What this task involves: Please reproduce exactly the lines that begin the listing below, up to and including the line where "R2: 100k (RESET, VS) -> 82k (RESET, VS)" occurs.

<<<<

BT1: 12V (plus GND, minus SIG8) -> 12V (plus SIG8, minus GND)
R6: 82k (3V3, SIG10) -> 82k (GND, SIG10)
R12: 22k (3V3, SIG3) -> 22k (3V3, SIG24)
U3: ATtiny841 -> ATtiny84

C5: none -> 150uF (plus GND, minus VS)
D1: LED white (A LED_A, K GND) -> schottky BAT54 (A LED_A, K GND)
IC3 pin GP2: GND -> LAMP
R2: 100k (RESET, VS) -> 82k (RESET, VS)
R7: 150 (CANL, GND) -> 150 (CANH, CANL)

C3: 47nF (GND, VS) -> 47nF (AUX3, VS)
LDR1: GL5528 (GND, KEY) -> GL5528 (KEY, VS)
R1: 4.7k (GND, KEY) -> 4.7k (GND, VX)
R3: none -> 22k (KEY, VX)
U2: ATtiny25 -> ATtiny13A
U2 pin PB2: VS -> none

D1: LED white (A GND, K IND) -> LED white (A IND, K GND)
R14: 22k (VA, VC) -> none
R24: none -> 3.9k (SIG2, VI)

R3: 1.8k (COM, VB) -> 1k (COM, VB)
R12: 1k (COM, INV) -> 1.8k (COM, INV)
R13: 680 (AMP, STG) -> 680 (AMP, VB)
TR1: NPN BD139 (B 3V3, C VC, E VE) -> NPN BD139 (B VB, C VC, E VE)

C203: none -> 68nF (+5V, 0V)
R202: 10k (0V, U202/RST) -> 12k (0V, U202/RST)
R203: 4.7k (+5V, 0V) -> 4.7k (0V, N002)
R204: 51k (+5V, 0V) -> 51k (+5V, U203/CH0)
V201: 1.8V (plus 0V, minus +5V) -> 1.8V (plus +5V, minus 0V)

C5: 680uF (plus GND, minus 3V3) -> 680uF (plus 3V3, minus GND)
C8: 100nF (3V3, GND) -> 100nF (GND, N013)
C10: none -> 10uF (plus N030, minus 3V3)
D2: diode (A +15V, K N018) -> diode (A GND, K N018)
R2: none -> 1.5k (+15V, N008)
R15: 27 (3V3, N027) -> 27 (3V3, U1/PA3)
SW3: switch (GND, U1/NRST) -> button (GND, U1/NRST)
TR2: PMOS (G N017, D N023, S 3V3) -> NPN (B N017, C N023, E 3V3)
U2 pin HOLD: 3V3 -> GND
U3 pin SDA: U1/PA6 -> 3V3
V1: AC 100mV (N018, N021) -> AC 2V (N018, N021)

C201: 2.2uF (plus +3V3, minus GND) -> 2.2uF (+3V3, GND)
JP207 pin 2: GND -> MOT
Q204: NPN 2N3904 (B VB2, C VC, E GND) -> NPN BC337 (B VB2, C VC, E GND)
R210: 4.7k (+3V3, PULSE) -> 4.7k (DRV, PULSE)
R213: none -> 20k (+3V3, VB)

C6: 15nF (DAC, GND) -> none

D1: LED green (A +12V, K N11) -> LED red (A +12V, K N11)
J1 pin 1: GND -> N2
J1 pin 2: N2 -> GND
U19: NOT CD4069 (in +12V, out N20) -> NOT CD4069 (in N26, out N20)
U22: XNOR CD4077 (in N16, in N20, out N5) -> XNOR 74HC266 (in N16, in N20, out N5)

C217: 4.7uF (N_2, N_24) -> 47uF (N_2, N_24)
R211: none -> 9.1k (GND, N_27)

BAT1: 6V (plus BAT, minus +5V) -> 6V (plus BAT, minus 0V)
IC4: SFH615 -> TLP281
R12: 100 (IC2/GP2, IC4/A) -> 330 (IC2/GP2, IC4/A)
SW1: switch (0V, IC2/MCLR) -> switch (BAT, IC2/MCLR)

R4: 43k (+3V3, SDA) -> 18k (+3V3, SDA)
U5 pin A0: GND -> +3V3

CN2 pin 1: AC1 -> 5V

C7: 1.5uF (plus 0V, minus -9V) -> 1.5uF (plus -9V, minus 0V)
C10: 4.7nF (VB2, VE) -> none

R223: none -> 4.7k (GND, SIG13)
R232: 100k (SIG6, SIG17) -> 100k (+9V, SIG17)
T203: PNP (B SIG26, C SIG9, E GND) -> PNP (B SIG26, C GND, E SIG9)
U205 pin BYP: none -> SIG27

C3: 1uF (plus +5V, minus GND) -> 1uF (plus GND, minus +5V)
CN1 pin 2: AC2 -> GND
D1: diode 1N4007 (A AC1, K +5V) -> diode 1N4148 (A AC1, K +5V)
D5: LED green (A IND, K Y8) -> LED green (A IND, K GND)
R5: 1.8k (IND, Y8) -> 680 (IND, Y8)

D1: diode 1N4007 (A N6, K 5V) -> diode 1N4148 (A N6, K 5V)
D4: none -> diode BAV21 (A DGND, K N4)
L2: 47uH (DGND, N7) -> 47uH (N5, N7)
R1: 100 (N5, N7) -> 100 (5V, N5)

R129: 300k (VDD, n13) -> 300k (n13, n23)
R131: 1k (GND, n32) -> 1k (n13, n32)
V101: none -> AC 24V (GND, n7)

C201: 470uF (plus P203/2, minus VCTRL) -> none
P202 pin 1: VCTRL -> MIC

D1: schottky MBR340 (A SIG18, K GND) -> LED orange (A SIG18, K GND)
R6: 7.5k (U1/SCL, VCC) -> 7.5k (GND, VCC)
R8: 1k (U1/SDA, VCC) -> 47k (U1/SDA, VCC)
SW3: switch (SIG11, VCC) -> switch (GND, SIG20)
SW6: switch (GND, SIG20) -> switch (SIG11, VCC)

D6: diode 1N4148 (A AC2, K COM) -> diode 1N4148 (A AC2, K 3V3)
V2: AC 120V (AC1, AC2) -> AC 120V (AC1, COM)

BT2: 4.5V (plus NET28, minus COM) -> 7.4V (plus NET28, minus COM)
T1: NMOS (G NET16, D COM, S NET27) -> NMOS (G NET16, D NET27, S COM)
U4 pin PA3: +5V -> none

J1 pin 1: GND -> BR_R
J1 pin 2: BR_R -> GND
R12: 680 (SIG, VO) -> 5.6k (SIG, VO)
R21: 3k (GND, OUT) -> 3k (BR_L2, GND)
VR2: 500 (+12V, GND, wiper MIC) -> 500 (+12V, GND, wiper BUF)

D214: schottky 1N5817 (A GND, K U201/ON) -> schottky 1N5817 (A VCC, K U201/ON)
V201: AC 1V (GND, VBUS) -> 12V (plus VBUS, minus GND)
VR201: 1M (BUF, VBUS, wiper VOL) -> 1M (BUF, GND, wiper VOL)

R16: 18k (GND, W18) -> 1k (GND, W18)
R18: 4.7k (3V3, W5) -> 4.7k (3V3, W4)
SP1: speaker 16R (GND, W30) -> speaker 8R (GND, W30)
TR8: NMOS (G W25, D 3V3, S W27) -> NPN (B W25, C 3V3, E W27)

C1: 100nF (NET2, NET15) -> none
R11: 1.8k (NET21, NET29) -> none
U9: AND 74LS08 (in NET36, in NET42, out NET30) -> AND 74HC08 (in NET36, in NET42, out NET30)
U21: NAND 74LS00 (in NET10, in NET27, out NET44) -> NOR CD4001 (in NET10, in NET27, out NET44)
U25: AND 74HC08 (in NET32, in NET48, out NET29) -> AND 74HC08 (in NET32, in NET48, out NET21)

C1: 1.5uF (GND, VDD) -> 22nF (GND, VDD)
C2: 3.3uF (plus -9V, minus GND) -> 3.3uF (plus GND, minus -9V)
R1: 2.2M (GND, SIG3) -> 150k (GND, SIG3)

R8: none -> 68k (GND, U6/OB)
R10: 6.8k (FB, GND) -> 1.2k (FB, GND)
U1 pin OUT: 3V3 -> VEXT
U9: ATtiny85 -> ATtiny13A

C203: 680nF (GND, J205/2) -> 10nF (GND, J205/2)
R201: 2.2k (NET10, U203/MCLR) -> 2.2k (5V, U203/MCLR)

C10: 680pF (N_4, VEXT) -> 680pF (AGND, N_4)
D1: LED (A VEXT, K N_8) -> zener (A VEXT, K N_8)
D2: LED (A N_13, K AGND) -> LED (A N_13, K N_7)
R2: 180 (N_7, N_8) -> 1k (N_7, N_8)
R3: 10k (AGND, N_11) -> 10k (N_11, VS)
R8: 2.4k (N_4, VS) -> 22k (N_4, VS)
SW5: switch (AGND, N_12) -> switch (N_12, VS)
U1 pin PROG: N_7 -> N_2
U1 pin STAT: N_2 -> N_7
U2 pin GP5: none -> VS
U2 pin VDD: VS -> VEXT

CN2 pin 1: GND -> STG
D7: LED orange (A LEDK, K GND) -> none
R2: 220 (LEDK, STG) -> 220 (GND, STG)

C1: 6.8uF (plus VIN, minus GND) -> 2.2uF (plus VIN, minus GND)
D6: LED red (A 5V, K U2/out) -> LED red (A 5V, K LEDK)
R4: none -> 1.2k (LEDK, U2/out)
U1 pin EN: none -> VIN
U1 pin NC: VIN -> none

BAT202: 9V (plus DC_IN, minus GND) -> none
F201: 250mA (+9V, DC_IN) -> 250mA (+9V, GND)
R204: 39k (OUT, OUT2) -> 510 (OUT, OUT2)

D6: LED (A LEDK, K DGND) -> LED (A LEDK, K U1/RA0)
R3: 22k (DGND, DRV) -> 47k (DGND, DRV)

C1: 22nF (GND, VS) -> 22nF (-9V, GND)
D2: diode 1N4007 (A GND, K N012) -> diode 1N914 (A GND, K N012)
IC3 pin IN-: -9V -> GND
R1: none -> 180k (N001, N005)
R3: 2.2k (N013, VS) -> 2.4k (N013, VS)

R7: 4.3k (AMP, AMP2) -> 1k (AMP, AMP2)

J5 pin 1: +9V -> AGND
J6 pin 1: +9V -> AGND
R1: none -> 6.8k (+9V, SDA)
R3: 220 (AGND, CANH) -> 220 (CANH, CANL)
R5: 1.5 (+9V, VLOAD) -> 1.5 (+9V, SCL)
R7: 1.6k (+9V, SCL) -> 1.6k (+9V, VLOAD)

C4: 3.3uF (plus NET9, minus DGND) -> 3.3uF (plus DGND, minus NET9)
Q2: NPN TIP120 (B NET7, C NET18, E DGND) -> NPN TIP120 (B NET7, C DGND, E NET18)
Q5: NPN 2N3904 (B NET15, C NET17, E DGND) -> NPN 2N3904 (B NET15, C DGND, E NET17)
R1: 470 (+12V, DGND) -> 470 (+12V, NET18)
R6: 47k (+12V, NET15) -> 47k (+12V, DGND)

>>>>

Exercise output:
BT1: 12V (plus GND, minus SIG8) -> 12V (plus SIG8, minus GND)
R6: 82k (3V3, SIG10) -> 82k (GND, SIG10)
R12: 22k (3V3, SIG3) -> 22k (3V3, SIG24)
U3: ATtiny841 -> ATtiny84

C5: none -> 150uF (plus GND, minus VS)
D1: LED white (A LED_A, K GND) -> schottky BAT54 (A LED_A, K GND)
IC3 pin GP2: GND -> LAMP
R2: 100k (RESET, VS) -> 82k (RESET, VS)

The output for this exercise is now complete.